Description of the task — The data below holds the lines to copy: everything from the line containing "R7: 680 (+9V, LED) -> 330 (+9V, LED)" to the line containing "TR1: PNP (B", both ends included, set down exactly.

[Given data Boundary: Start]

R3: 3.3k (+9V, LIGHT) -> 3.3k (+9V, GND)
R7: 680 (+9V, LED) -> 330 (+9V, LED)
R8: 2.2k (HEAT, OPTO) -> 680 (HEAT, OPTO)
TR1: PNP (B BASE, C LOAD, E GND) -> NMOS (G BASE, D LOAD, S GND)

[Given data Boundary: End]
[Given data Boundary: Start]

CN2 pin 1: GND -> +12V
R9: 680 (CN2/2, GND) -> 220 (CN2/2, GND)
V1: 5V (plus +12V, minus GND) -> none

[Given data Boundary: End]

Response —
R7: 680 (+9V, LED) -> 330 (+9V, LED)
R8: 2.2k (HEAT, OPTO) -> 680 (HEAT, OPTO)
TR1: PNP (B BASE, C LOAD, E GND) -> NMOS (G BASE, D LOAD, S GND)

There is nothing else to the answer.